▶ [Data shown]:
______________________________
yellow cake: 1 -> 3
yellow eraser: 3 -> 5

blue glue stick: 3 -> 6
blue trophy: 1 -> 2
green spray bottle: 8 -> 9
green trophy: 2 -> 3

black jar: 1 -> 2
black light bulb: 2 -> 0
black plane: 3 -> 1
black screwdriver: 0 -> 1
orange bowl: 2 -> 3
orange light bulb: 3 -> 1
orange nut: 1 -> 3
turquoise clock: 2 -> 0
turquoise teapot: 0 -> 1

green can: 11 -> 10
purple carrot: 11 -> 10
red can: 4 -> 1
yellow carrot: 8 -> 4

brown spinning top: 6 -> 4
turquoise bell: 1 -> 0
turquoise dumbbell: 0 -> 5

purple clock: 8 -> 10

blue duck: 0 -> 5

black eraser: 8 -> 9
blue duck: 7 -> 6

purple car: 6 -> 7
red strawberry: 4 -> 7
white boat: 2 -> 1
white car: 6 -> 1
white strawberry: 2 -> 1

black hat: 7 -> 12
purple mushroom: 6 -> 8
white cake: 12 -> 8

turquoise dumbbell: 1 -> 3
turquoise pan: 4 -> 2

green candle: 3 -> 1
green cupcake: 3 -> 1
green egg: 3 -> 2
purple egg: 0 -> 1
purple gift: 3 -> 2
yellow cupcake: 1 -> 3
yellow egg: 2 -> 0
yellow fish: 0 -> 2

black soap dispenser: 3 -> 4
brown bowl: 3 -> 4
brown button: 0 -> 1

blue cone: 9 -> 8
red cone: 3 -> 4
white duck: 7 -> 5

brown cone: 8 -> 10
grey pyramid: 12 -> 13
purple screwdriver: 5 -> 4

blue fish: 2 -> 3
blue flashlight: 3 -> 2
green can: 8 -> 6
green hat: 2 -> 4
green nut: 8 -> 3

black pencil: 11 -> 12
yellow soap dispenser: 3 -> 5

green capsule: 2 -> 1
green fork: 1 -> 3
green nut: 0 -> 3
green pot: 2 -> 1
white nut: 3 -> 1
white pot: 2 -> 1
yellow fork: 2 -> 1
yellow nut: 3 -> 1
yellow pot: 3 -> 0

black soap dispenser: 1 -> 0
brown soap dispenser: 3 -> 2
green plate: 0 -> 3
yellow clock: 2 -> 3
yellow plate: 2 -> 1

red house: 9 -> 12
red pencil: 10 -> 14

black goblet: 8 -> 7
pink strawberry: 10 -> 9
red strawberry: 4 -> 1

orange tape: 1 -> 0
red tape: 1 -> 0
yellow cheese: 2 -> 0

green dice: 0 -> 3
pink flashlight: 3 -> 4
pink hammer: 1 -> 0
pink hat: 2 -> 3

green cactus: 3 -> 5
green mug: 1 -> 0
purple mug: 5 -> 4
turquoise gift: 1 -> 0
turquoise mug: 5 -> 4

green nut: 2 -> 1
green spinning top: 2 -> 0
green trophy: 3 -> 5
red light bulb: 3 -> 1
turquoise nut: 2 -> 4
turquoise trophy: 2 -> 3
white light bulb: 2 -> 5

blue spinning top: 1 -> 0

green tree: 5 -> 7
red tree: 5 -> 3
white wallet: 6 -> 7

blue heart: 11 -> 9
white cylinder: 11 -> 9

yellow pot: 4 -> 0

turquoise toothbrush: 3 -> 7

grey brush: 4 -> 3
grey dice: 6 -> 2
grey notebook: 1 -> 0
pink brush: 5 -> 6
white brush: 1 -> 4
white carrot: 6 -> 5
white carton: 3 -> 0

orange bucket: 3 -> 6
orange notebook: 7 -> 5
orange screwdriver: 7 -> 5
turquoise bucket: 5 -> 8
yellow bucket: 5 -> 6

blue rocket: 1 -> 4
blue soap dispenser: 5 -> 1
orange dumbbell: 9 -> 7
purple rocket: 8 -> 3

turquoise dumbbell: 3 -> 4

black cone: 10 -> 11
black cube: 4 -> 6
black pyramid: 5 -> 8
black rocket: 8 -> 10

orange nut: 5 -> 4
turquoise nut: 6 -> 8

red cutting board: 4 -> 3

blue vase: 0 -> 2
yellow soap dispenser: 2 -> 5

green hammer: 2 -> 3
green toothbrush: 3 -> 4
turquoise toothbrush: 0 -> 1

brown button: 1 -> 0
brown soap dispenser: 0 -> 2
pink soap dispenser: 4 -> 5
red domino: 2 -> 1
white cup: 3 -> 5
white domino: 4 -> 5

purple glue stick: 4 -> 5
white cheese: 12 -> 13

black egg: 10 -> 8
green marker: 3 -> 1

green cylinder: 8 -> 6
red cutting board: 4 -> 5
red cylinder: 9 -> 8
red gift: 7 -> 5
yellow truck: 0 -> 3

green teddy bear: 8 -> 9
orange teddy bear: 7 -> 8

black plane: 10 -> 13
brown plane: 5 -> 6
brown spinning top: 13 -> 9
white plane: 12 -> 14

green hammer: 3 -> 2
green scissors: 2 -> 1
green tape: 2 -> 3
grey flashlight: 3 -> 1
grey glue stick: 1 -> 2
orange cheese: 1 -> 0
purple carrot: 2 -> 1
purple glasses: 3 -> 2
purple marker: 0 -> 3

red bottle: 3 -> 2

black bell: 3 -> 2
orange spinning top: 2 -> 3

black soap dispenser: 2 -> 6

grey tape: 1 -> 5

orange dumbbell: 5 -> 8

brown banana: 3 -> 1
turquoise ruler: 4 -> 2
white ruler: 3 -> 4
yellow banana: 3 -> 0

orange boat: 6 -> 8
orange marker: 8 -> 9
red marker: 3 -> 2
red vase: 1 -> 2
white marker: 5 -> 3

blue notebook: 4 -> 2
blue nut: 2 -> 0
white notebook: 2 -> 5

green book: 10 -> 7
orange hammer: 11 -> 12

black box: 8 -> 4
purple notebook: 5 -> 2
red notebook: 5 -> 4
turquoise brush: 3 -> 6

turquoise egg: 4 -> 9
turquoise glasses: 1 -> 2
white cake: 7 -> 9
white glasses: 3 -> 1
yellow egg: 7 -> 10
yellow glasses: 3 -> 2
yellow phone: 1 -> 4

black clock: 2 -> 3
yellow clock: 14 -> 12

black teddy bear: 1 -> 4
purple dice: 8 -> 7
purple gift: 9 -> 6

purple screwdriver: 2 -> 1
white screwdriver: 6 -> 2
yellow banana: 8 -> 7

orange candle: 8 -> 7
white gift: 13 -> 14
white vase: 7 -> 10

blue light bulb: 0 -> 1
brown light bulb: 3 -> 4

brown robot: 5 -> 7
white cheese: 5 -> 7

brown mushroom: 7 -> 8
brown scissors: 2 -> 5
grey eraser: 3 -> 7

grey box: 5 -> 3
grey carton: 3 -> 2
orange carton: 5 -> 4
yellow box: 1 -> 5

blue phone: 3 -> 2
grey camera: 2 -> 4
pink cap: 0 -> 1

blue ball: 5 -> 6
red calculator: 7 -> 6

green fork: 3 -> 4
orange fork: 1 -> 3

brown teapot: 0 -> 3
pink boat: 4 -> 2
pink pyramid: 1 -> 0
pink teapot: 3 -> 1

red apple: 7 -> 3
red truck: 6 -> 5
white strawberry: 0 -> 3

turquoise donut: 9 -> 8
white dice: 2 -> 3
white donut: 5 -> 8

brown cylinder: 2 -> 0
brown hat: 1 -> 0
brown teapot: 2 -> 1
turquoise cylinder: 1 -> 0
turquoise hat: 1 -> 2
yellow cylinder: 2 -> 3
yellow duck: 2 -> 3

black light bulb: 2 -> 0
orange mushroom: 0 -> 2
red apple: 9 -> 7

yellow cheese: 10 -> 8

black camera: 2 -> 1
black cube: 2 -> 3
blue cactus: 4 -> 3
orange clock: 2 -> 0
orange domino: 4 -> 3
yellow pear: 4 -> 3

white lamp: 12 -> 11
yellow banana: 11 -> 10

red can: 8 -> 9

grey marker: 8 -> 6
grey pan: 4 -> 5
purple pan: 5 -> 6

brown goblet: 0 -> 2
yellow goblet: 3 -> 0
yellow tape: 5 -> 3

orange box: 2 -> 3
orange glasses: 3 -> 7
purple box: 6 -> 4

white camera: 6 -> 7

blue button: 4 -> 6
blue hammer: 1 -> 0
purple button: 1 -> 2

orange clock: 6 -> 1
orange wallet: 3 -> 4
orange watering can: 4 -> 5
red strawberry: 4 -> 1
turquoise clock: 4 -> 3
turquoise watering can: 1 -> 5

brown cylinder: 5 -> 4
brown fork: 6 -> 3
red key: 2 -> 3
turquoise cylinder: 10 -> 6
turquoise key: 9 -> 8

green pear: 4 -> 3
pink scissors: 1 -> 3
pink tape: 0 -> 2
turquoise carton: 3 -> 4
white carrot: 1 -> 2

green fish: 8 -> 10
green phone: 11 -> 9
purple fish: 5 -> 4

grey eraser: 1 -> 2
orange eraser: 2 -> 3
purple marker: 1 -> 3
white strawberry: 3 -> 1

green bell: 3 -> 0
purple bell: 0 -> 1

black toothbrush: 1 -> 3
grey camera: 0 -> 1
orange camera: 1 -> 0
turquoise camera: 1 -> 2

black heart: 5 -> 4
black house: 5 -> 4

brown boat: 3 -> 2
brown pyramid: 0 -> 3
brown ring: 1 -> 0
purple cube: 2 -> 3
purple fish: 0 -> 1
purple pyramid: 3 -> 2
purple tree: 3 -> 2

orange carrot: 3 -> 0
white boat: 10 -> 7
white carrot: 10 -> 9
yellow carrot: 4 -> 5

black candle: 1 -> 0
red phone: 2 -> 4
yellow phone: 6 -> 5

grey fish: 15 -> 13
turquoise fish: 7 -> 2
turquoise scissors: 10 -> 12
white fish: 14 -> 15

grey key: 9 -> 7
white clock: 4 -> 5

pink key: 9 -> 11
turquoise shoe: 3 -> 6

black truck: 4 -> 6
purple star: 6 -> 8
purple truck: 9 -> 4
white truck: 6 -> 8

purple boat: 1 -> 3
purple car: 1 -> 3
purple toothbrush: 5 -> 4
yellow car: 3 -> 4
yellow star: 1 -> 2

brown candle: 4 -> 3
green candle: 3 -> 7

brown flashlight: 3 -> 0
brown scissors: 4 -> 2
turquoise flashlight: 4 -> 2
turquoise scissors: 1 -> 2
______________________________
Select every line in the records above that contains the word "teapot".

turquoise teapot: 0 -> 1
brown teapot: 0 -> 3
pink teapot: 3 -> 1
brown teapot: 2 -> 1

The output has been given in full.